# Supplied material start

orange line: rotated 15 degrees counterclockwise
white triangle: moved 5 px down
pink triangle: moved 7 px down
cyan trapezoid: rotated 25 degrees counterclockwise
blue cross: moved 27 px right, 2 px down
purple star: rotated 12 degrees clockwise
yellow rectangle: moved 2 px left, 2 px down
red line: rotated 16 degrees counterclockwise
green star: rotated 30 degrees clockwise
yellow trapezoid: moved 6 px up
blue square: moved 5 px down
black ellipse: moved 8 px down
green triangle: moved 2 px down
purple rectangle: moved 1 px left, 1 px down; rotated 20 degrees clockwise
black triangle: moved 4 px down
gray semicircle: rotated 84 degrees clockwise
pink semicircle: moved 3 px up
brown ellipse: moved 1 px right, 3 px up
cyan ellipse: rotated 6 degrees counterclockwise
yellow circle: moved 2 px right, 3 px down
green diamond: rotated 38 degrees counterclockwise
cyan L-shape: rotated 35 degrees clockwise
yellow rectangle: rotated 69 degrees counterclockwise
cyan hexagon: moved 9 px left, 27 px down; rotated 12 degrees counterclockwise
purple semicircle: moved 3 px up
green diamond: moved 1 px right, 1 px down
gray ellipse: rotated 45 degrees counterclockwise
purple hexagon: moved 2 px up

# Supplied material end

* _The task_
Reproduce every row above word for word, in the same order.

* _Finished task_
orange line: rotated 15 degrees counterclockwise
white triangle: moved 5 px down
pink triangle: moved 7 px down
cyan trapezoid: rotated 25 degrees counterclockwise
blue cross: moved 27 px right, 2 px down
purple star: rotated 12 degrees clockwise
yellow rectangle: moved 2 px left, 2 px down
red line: rotated 16 degrees counterclockwise
green star: rotated 30 degrees clockwise
yellow trapezoid: moved 6 px up
blue square: moved 5 px down
black ellipse: moved 8 px down
green triangle: moved 2 px down
purple rectangle: moved 1 px left, 1 px down; rotated 20 degrees clockwise
black triangle: moved 4 px down
gray semicircle: rotated 84 degrees clockwise
pink semicircle: moved 3 px up
brown ellipse: moved 1 px right, 3 px up
cyan ellipse: rotated 6 degrees counterclockwise
yellow circle: moved 2 px right, 3 px down
green diamond: rotated 38 degrees counterclockwise
cyan L-shape: rotated 35 degrees clockwise
yellow rectangle: rotated 69 degrees counterclockwise
cyan hexagon: moved 9 px left, 27 px down; rotated 12 degrees counterclockwise
purple semicircle: moved 3 px up
green diamond: moved 1 px right, 1 px down
gray ellipse: rotated 45 degrees counterclockwise
purple hexagon: moved 2 px up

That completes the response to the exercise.